Object transformation records
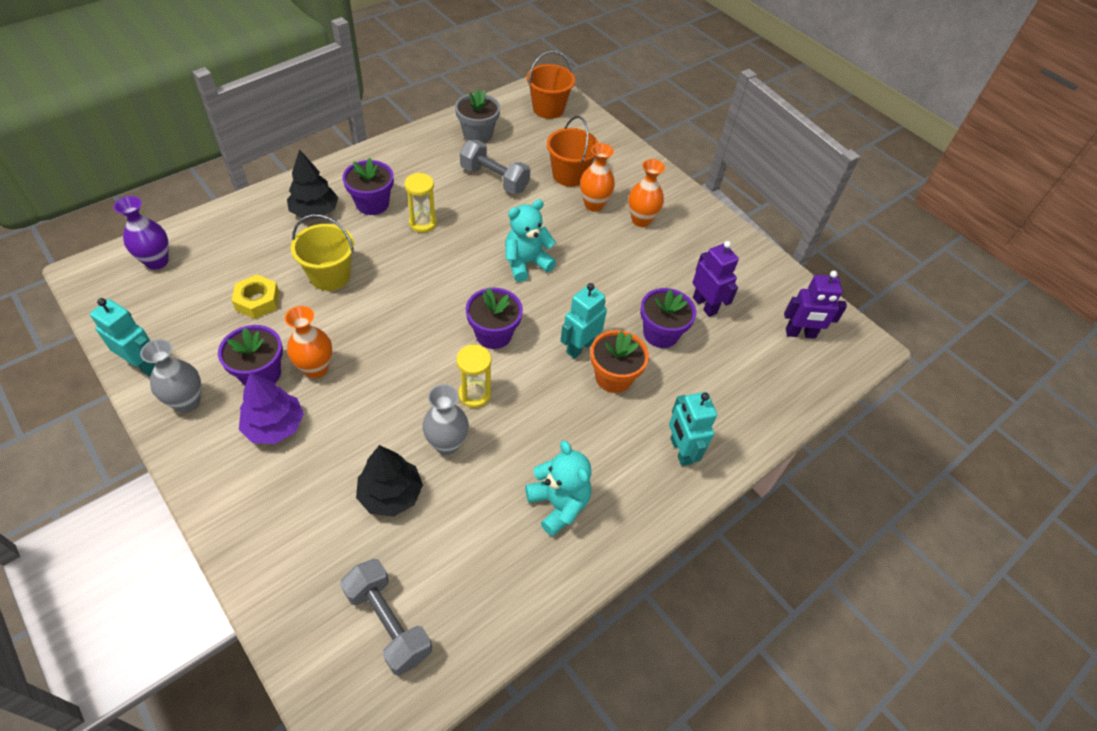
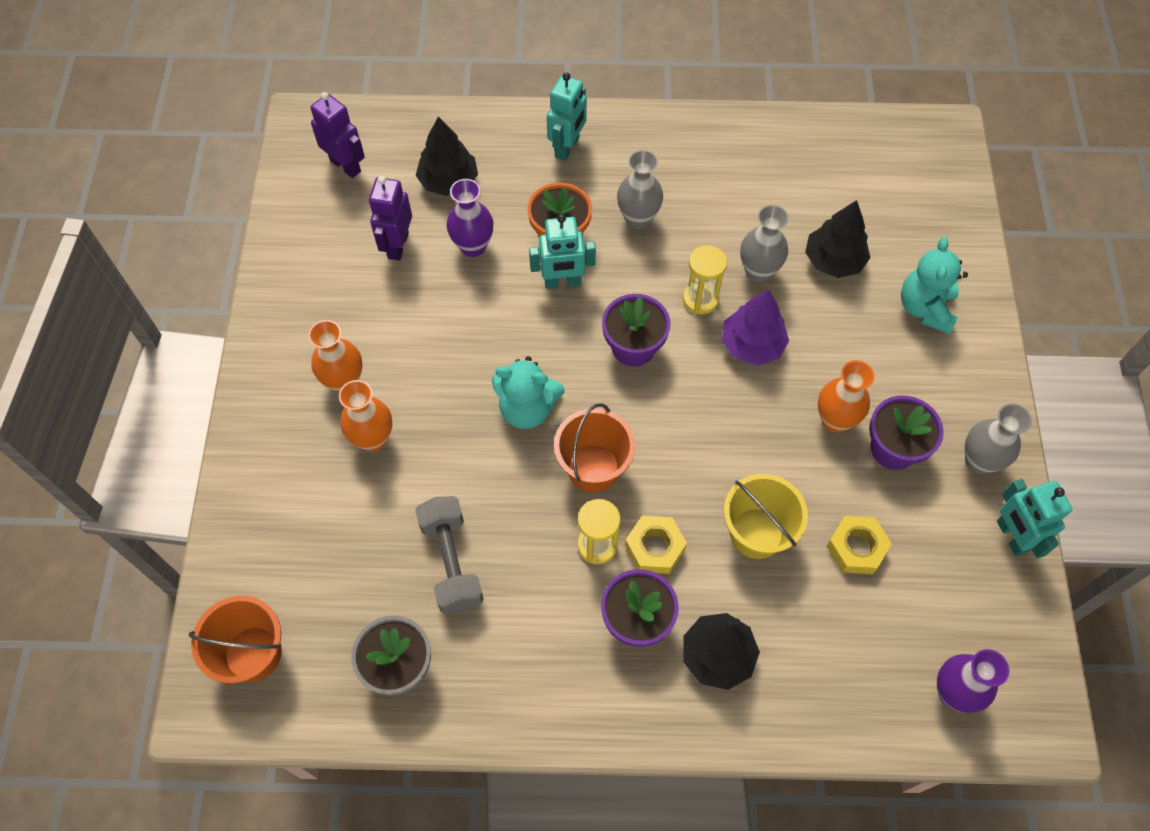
camera: 135 degrees left, 10 degrees up
(275, 426) = (904, 383): purple tree -> purple tree (752, 345)
(388, 238) = (655, 547): none -> yellow nut
(388, 622) = (889, 176): grey dumbbell -> none
(558, 504) = (703, 172): turquoise teddy bear -> turquoise teddy bear (925, 308)
(569, 175) = (353, 505): orange bucket -> orange bucket (593, 468)
(573, 427) = (638, 218): none -> grey vase
(660, 334) = (473, 246): purple flower pot -> purple vase
(727, 367) = (448, 181): none -> black tree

* _The problem_: Search the data for the string "grey" and copy each line where it appears.

* _Finished task_:
(388, 622) = (889, 176): grey dumbbell -> none
(573, 427) = (638, 218): none -> grey vase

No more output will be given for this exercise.